Of the entries below, restate word for word only the section that runs from the line with "C1: 10nF (GND, VSS) -> 100nF (GND, VSS)" to the line with "R108: 2.7k (SENS, SIG) -> 3.9k (SENS, SIG)", counting both ends.

#### EXCERPTED RECORDS

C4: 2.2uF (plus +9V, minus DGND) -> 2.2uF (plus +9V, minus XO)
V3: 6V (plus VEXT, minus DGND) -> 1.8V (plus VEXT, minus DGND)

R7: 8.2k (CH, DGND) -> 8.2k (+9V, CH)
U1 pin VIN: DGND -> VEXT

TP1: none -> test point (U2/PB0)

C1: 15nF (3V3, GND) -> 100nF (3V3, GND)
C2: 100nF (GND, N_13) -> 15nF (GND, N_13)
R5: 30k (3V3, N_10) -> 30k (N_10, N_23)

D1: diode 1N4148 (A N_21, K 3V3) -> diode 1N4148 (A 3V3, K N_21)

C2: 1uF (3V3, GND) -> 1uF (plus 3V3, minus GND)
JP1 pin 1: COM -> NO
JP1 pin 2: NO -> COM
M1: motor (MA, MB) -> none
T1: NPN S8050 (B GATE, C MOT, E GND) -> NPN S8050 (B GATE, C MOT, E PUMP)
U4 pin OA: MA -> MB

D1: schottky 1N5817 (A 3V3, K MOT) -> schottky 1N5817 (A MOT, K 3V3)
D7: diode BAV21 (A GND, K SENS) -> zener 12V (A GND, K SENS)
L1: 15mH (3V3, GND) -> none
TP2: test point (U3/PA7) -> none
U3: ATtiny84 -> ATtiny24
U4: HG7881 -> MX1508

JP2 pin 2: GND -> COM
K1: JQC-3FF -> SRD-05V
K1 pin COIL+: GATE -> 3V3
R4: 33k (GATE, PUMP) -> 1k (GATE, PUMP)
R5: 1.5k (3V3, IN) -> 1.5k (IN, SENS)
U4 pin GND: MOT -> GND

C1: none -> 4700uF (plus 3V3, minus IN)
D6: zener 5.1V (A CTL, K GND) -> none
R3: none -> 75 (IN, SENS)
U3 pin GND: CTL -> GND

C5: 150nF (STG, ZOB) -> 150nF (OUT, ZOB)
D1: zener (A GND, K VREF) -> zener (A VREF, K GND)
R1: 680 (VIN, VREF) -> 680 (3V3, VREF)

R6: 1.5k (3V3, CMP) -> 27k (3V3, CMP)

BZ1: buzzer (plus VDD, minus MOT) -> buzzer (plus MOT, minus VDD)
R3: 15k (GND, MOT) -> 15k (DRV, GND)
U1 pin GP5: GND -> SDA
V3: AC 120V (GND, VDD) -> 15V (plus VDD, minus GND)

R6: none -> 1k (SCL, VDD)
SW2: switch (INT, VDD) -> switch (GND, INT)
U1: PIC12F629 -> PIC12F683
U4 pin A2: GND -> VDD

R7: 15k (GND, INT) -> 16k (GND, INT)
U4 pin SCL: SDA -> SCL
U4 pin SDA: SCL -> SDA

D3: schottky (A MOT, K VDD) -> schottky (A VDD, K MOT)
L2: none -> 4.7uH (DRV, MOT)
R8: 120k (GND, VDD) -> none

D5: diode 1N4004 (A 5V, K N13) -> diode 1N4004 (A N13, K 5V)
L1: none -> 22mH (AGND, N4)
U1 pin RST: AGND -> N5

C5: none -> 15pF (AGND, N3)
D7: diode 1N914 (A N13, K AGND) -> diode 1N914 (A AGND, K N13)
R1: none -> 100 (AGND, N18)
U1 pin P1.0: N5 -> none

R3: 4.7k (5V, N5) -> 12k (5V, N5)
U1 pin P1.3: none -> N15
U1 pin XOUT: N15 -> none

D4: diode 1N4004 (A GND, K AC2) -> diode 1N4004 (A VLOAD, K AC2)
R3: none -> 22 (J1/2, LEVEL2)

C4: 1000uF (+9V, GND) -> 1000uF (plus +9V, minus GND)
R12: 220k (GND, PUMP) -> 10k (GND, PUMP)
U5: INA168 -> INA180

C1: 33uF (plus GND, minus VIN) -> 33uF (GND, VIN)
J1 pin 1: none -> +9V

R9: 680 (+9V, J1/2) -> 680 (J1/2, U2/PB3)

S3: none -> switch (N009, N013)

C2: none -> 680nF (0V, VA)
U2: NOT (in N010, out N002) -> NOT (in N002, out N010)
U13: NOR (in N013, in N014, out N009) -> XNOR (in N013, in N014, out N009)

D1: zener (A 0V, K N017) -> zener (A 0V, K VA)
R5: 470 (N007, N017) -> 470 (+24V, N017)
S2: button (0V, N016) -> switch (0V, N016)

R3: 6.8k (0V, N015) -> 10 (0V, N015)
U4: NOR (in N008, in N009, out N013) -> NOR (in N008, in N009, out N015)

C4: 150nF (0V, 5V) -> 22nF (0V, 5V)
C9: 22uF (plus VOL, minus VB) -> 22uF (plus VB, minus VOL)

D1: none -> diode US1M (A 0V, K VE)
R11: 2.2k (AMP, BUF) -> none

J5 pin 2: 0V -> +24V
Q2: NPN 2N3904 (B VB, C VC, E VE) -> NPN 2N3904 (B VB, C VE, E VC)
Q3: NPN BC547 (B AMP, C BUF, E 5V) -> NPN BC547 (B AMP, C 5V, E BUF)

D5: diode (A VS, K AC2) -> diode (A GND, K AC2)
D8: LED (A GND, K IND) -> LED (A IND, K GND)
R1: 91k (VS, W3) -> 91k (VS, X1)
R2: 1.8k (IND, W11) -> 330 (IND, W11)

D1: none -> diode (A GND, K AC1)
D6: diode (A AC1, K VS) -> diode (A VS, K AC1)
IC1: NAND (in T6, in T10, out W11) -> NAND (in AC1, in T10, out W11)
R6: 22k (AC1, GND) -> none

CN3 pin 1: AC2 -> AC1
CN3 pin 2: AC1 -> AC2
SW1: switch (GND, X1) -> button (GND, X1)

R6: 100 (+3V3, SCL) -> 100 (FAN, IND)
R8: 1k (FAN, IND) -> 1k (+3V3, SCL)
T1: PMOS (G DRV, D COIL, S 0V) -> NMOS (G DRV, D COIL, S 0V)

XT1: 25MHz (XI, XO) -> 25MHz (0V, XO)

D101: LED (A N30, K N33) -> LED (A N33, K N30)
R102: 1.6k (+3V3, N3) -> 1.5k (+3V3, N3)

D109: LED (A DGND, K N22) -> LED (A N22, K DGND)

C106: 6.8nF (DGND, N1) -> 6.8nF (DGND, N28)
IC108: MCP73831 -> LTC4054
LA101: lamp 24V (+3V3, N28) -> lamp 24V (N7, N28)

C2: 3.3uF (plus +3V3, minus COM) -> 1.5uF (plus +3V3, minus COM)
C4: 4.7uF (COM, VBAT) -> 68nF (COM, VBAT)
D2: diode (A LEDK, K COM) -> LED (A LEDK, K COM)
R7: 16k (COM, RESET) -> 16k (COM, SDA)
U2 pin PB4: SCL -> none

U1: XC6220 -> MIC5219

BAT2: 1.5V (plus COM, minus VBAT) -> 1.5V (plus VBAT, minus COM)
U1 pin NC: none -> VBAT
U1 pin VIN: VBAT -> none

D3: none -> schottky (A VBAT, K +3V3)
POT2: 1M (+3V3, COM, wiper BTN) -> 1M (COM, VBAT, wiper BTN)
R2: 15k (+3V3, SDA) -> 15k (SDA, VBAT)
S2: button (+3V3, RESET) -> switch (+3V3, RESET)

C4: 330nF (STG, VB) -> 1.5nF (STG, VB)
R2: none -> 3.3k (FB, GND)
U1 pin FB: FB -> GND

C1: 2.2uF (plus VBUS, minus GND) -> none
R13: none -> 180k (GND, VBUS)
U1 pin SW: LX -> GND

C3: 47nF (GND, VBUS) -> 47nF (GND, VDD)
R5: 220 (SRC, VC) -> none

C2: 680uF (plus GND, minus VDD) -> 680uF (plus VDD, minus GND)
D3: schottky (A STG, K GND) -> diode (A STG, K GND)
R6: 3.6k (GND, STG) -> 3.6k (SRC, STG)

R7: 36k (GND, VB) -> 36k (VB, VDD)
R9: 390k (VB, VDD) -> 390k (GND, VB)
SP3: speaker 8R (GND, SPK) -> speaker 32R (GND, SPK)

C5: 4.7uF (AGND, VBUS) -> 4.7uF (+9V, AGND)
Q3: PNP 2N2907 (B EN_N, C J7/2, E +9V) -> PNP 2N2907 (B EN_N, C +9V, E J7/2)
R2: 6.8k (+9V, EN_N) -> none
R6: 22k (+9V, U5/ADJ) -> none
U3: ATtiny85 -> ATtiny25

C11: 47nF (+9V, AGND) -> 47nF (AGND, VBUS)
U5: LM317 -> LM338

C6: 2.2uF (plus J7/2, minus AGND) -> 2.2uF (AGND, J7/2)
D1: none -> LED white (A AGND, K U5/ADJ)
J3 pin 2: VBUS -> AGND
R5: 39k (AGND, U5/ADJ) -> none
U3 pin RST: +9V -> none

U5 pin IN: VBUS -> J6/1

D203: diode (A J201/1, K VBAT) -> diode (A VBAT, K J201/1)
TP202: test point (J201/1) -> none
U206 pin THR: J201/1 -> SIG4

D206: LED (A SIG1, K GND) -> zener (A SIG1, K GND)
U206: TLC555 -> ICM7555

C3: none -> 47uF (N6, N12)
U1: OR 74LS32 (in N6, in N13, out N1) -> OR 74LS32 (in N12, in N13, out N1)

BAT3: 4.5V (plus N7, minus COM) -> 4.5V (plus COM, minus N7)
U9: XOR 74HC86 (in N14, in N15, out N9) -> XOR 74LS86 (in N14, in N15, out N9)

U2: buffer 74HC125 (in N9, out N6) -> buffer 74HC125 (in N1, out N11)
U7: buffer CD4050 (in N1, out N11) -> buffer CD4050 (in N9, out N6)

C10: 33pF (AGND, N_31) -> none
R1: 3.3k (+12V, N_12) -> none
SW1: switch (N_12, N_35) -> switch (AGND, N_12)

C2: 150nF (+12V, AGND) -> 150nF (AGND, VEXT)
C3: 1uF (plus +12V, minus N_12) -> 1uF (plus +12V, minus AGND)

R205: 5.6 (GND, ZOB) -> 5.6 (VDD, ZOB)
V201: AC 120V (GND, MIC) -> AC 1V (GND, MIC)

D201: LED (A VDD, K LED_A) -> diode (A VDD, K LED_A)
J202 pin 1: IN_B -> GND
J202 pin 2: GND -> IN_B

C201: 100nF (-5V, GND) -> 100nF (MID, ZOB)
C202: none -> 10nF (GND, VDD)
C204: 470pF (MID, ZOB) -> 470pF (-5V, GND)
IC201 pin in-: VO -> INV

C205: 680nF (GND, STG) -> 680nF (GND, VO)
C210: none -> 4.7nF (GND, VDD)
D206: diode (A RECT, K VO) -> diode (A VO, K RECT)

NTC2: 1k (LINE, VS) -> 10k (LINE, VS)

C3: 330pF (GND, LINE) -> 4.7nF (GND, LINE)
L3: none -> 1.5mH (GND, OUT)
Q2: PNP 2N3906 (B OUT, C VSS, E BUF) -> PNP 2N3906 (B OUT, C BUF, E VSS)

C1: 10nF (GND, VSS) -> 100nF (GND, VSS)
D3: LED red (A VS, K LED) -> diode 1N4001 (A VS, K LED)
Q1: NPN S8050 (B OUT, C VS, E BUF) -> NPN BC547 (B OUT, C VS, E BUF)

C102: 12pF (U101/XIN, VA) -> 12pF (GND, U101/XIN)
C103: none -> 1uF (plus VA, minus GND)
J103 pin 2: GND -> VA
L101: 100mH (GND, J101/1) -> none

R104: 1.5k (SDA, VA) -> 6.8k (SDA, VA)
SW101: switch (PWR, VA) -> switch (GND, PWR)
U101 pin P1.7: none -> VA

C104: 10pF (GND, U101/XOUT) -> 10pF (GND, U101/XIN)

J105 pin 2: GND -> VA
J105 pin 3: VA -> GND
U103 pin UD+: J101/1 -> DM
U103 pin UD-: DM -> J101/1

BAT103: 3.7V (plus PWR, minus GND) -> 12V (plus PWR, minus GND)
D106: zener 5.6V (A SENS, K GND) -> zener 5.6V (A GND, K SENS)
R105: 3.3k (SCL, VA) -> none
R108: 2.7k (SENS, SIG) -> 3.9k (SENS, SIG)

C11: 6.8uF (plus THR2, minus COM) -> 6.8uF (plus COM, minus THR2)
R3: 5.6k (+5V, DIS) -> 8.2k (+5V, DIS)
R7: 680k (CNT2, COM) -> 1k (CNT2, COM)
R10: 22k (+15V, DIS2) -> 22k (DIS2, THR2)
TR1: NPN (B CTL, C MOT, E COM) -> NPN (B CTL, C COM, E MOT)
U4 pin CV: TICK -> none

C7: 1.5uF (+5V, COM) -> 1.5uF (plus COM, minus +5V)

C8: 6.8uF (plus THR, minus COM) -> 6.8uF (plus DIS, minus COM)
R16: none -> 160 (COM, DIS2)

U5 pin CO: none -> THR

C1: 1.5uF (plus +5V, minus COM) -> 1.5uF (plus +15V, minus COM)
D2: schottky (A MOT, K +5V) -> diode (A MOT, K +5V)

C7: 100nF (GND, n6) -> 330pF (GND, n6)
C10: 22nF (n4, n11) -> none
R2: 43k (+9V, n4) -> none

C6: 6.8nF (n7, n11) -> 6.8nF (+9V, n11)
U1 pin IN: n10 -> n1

########

YOUR SOLUTION –
C1: 10nF (GND, VSS) -> 100nF (GND, VSS)
D3: LED red (A VS, K LED) -> diode 1N4001 (A VS, K LED)
Q1: NPN S8050 (B OUT, C VS, E BUF) -> NPN BC547 (B OUT, C VS, E BUF)

C102: 12pF (U101/XIN, VA) -> 12pF (GND, U101/XIN)
C103: none -> 1uF (plus VA, minus GND)
J103 pin 2: GND -> VA
L101: 100mH (GND, J101/1) -> none

R104: 1.5k (SDA, VA) -> 6.8k (SDA, VA)
SW101: switch (PWR, VA) -> switch (GND, PWR)
U101 pin P1.7: none -> VA

C104: 10pF (GND, U101/XOUT) -> 10pF (GND, U101/XIN)

J105 pin 2: GND -> VA
J105 pin 3: VA -> GND
U103 pin UD+: J101/1 -> DM
U103 pin UD-: DM -> J101/1

BAT103: 3.7V (plus PWR, minus GND) -> 12V (plus PWR, minus GND)
D106: zener 5.6V (A SENS, K GND) -> zener 5.6V (A GND, K SENS)
R105: 3.3k (SCL, VA) -> none
R108: 2.7k (SENS, SIG) -> 3.9k (SENS, SIG)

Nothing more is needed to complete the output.